What to work on:
Each line below must be reproduced exactly, though the pictures are to be dropped.

Modification records

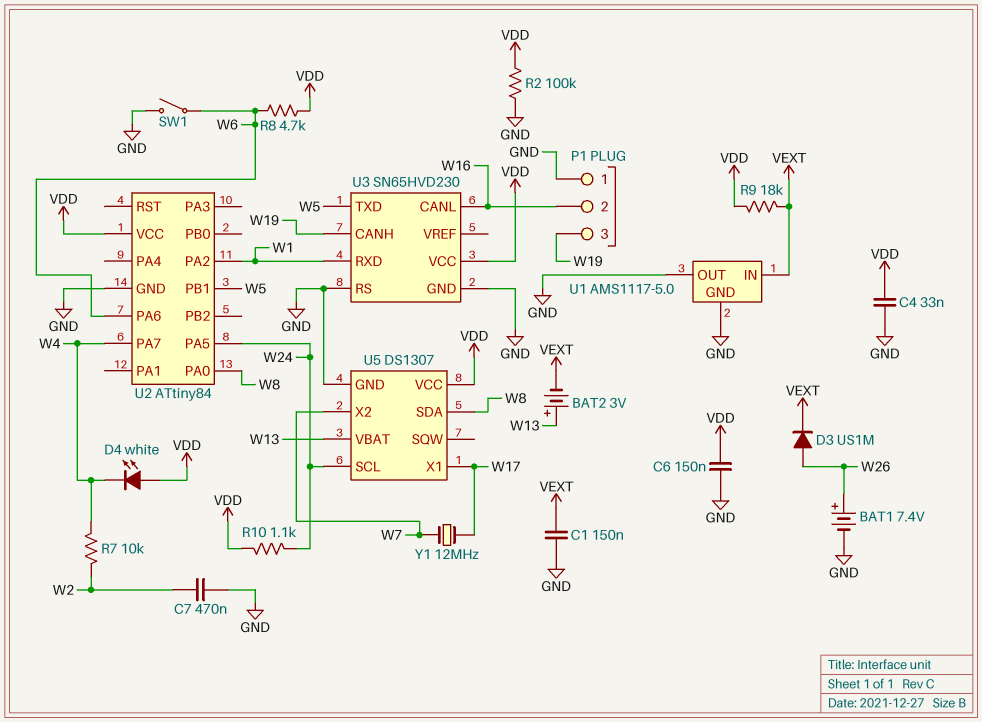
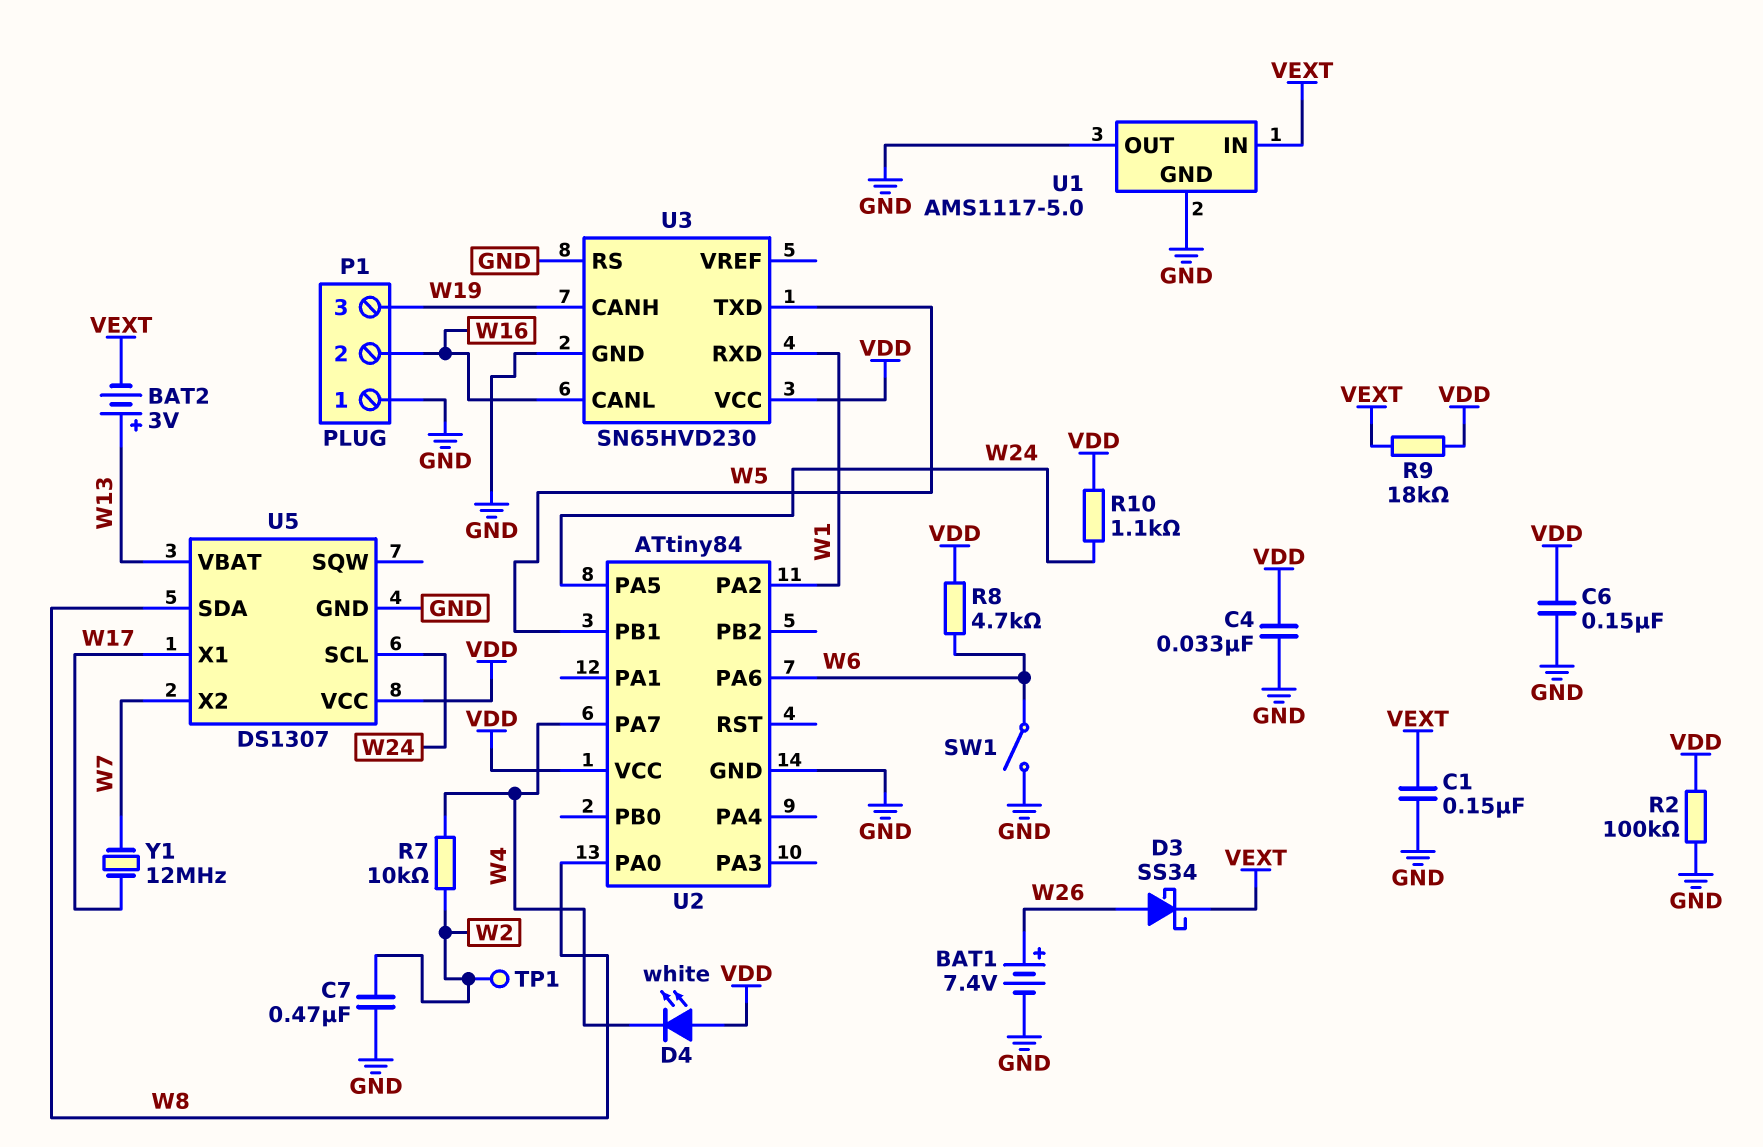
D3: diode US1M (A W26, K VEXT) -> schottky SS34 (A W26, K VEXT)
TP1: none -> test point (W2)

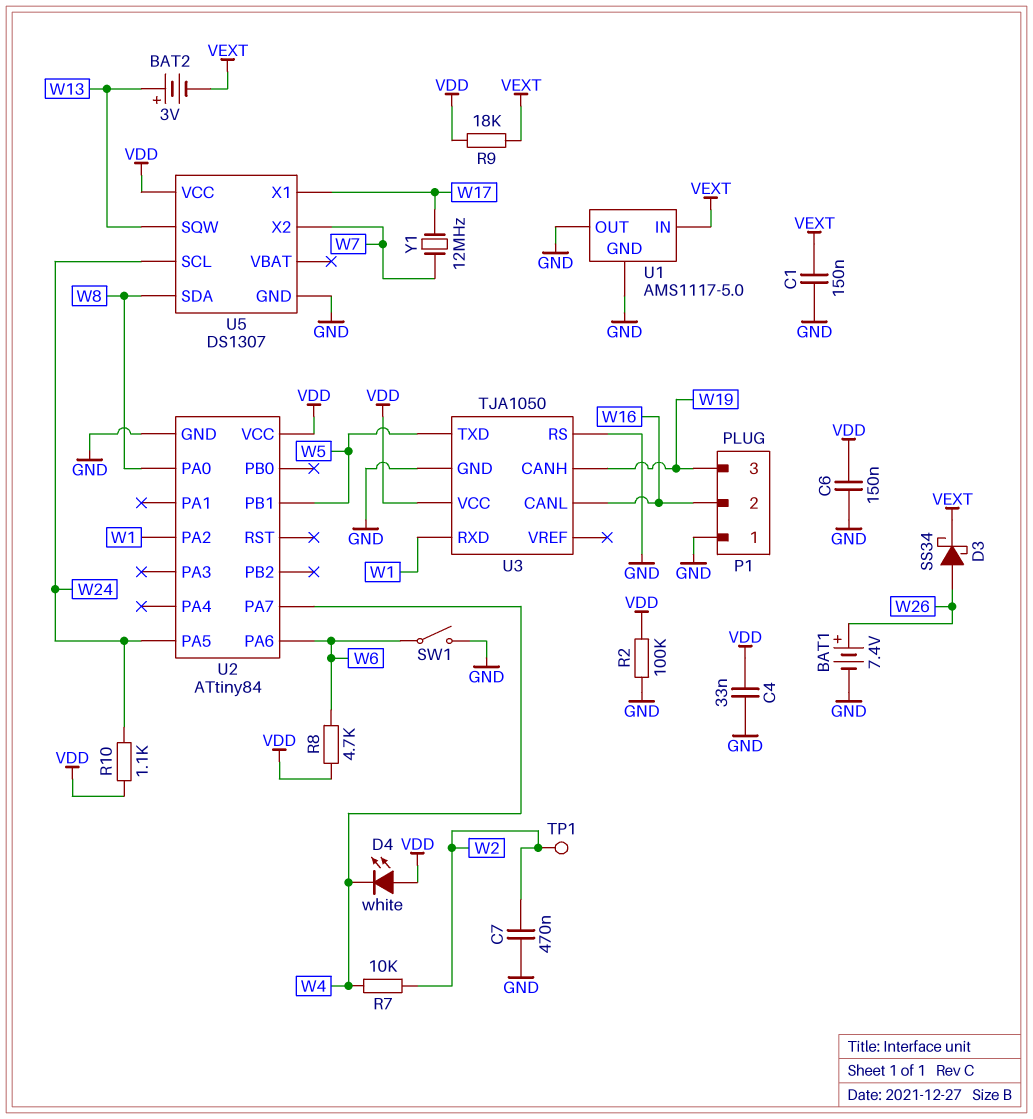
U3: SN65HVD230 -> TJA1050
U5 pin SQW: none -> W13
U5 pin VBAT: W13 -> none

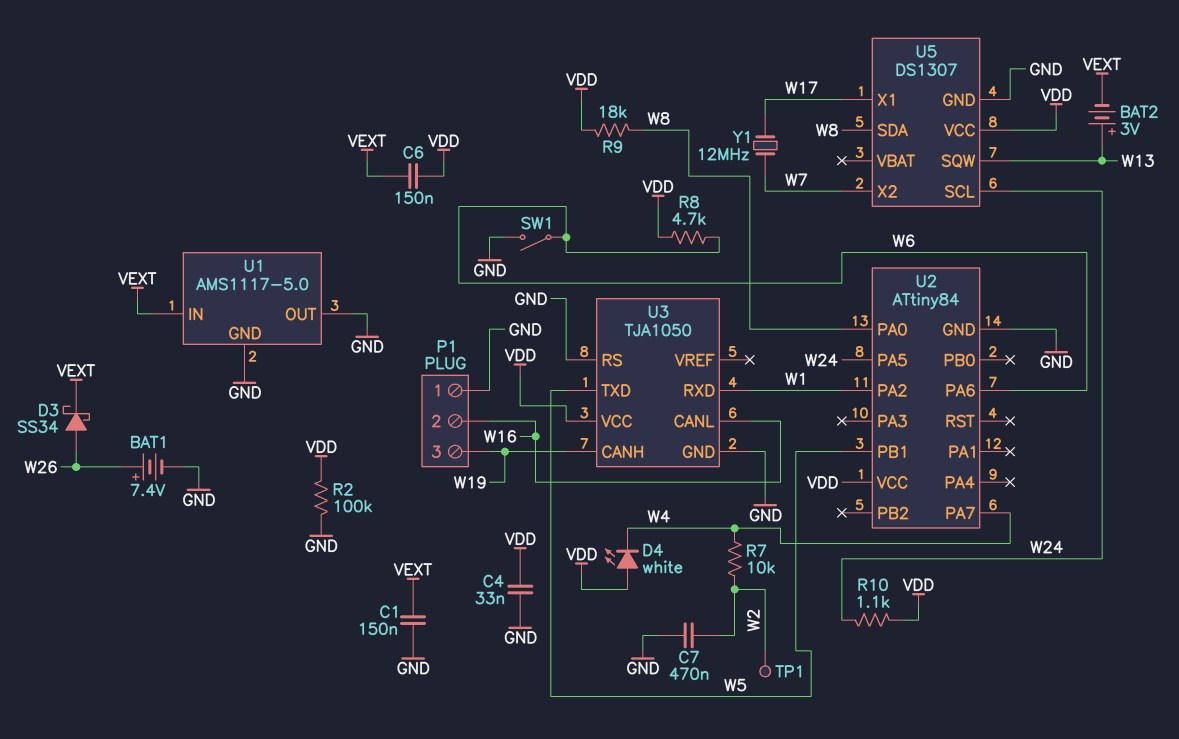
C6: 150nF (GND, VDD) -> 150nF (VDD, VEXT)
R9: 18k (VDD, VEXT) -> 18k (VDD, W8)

Exercise result:
D3: diode US1M (A W26, K VEXT) -> schottky SS34 (A W26, K VEXT)
TP1: none -> test point (W2)

U3: SN65HVD230 -> TJA1050
U5 pin SQW: none -> W13
U5 pin VBAT: W13 -> none

C6: 150nF (GND, VDD) -> 150nF (VDD, VEXT)
R9: 18k (VDD, VEXT) -> 18k (VDD, W8)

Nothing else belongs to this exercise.